Input material:
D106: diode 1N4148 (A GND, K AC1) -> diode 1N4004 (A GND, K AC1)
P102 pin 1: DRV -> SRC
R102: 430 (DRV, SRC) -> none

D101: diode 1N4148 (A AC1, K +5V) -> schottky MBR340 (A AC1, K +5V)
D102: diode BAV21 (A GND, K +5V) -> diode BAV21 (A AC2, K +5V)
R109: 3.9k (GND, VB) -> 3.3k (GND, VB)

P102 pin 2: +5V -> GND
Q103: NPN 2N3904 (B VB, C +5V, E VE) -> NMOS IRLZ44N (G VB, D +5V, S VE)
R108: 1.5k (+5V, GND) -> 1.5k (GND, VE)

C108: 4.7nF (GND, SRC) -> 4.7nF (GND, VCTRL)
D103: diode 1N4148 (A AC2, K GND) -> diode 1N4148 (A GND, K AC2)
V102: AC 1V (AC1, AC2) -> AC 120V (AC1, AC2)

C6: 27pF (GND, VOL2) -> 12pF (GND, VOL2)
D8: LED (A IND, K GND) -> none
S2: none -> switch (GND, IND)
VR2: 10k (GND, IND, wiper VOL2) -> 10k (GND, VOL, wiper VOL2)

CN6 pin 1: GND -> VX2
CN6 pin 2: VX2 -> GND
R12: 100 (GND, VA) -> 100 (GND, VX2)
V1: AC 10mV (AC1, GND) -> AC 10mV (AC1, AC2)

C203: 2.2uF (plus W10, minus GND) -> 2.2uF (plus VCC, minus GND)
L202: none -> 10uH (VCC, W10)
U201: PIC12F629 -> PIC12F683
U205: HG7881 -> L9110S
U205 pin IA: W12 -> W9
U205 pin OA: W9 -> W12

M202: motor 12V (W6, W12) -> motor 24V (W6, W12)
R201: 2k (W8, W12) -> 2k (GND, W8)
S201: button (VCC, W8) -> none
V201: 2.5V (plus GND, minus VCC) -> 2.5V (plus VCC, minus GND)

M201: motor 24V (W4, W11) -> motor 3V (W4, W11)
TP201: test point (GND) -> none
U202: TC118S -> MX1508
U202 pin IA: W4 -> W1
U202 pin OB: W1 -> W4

Task objective:
Write out exactly the lines from the one with "R102: 430 (DRV, SRC) -> none" through the end of the records above, both ends included, and leave out all other lines.

Reply:
R102: 430 (DRV, SRC) -> none

D101: diode 1N4148 (A AC1, K +5V) -> schottky MBR340 (A AC1, K +5V)
D102: diode BAV21 (A GND, K +5V) -> diode BAV21 (A AC2, K +5V)
R109: 3.9k (GND, VB) -> 3.3k (GND, VB)

P102 pin 2: +5V -> GND
Q103: NPN 2N3904 (B VB, C +5V, E VE) -> NMOS IRLZ44N (G VB, D +5V, S VE)
R108: 1.5k (+5V, GND) -> 1.5k (GND, VE)

C108: 4.7nF (GND, SRC) -> 4.7nF (GND, VCTRL)
D103: diode 1N4148 (A AC2, K GND) -> diode 1N4148 (A GND, K AC2)
V102: AC 1V (AC1, AC2) -> AC 120V (AC1, AC2)

C6: 27pF (GND, VOL2) -> 12pF (GND, VOL2)
D8: LED (A IND, K GND) -> none
S2: none -> switch (GND, IND)
VR2: 10k (GND, IND, wiper VOL2) -> 10k (GND, VOL, wiper VOL2)

CN6 pin 1: GND -> VX2
CN6 pin 2: VX2 -> GND
R12: 100 (GND, VA) -> 100 (GND, VX2)
V1: AC 10mV (AC1, GND) -> AC 10mV (AC1, AC2)

C203: 2.2uF (plus W10, minus GND) -> 2.2uF (plus VCC, minus GND)
L202: none -> 10uH (VCC, W10)
U201: PIC12F629 -> PIC12F683
U205: HG7881 -> L9110S
U205 pin IA: W12 -> W9
U205 pin OA: W9 -> W12

M202: motor 12V (W6, W12) -> motor 24V (W6, W12)
R201: 2k (W8, W12) -> 2k (GND, W8)
S201: button (VCC, W8) -> none
V201: 2.5V (plus GND, minus VCC) -> 2.5V (plus VCC, minus GND)

M201: motor 24V (W4, W11) -> motor 3V (W4, W11)
TP201: test point (GND) -> none
U202: TC118S -> MX1508
U202 pin IA: W4 -> W1
U202 pin OB: W1 -> W4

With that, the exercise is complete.